* _Aim of the task_:
Which lines run from the one containing "pink donut: 1 -> 2" to the end of the entries below? Retype exactly those, both ends included.

* _Input records_:
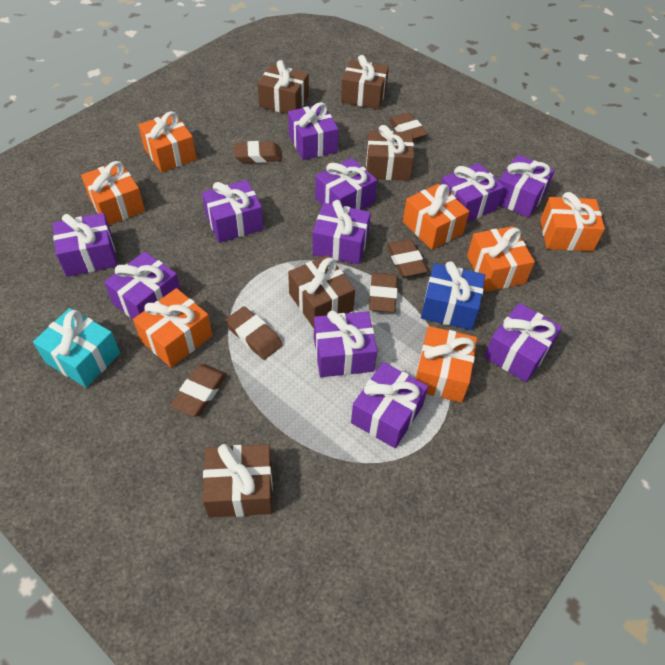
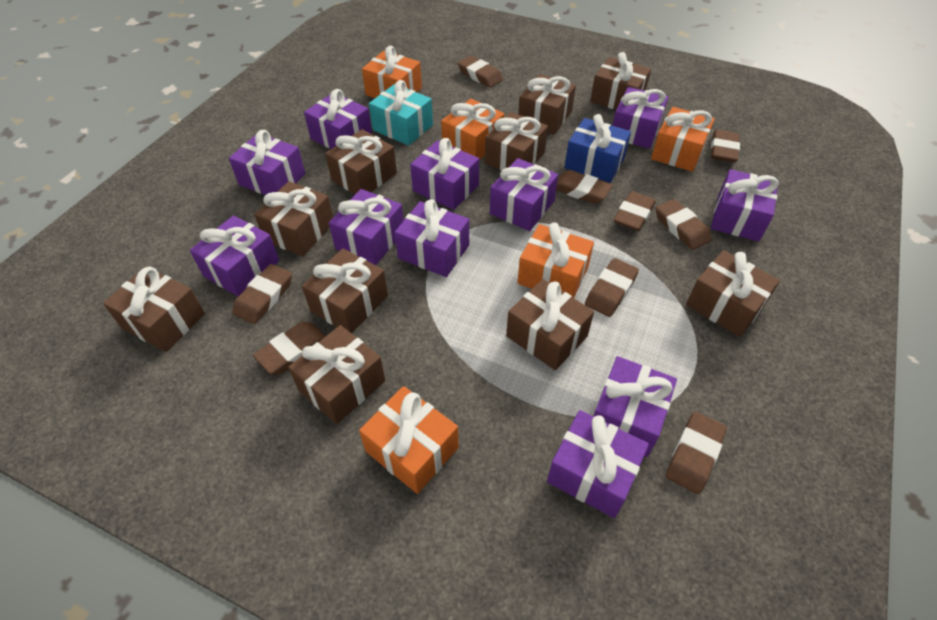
brown eraser: 6 -> 9
brown gift: 5 -> 10
orange gift: 7 -> 5

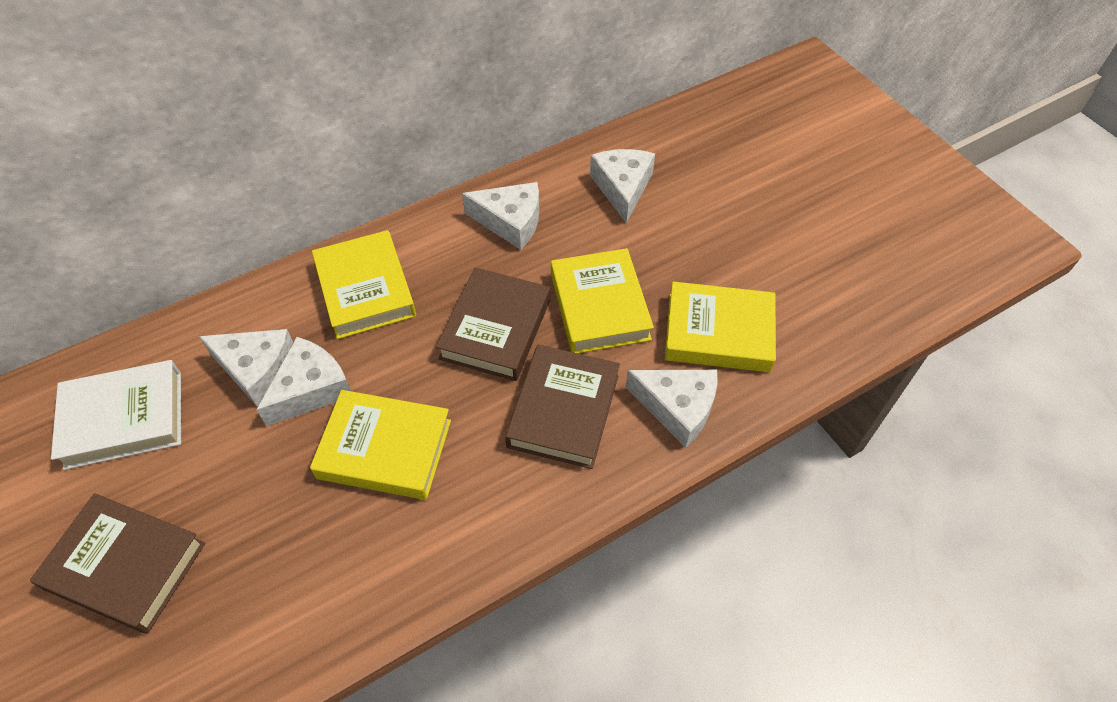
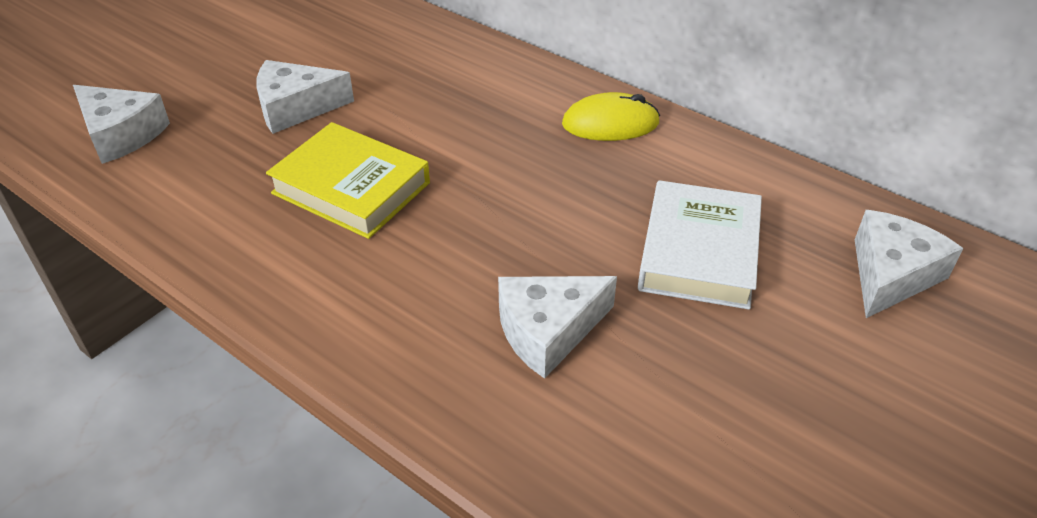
brown book: 3 -> 0
white cheese: 5 -> 4
yellow book: 4 -> 1
yellow mouse: 0 -> 1

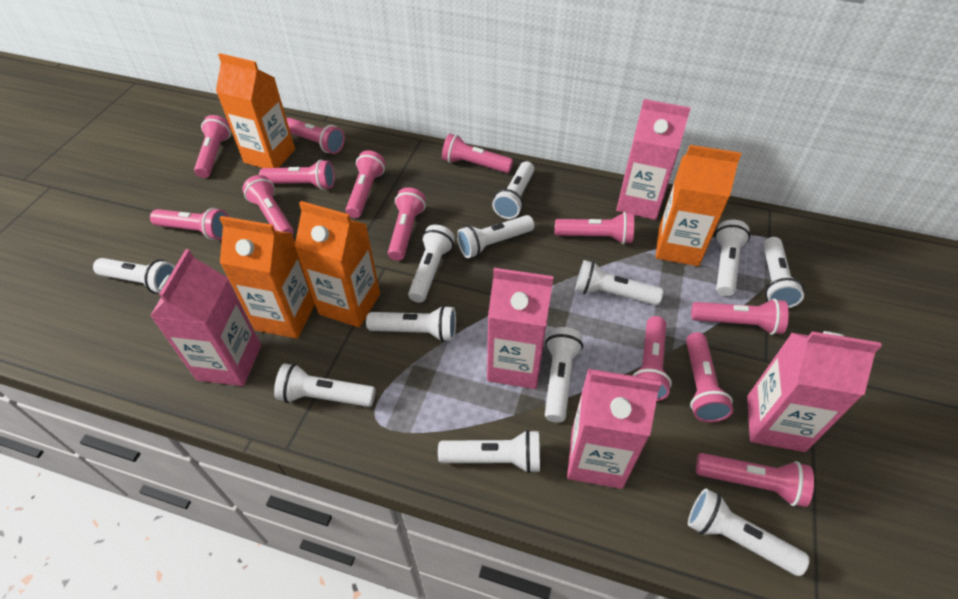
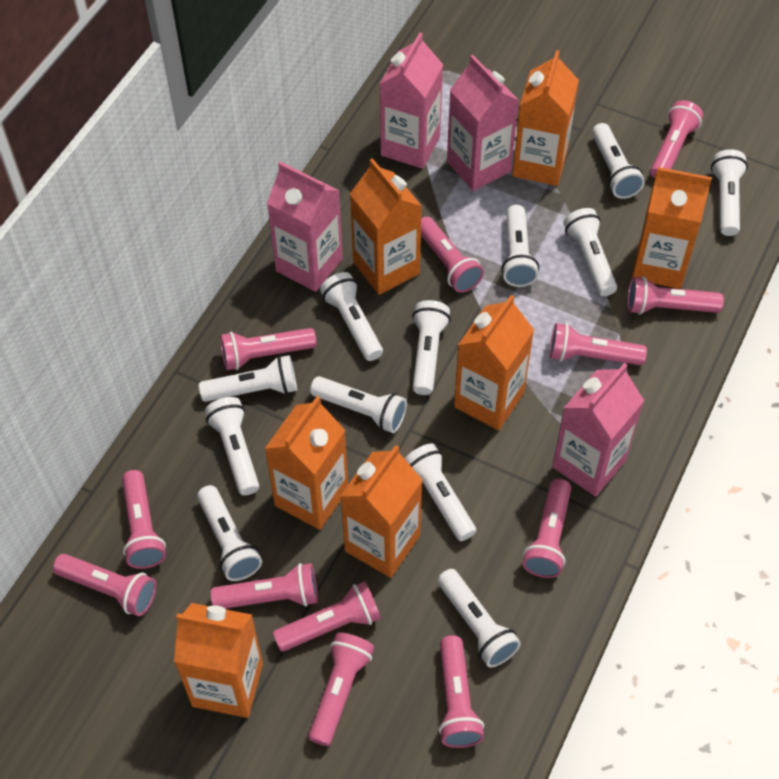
orange carton: 4 -> 7
pink carton: 5 -> 4
pink flashlight: 13 -> 12

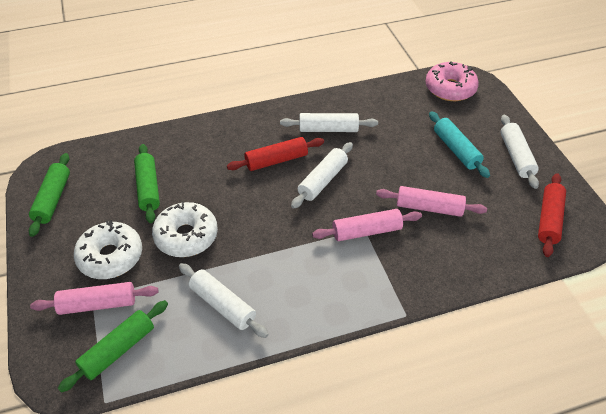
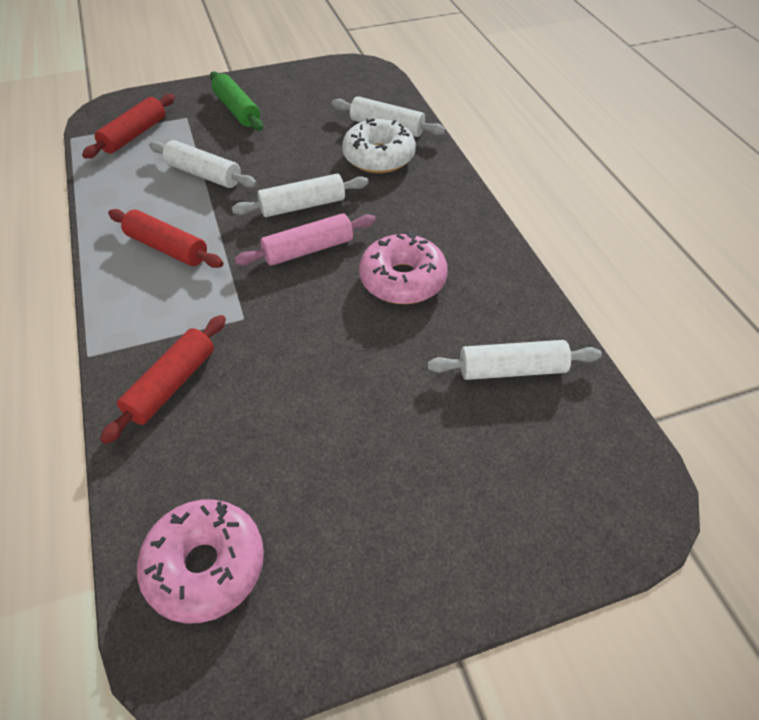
green rolling pin: 3 -> 1
pink donut: 1 -> 2
pink rolling pin: 3 -> 1
red rolling pin: 2 -> 3
turquoise rolling pin: 1 -> 0
white donut: 2 -> 1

* _Solution to the problem_:
pink donut: 1 -> 2
pink rolling pin: 3 -> 1
red rolling pin: 2 -> 3
turquoise rolling pin: 1 -> 0
white donut: 2 -> 1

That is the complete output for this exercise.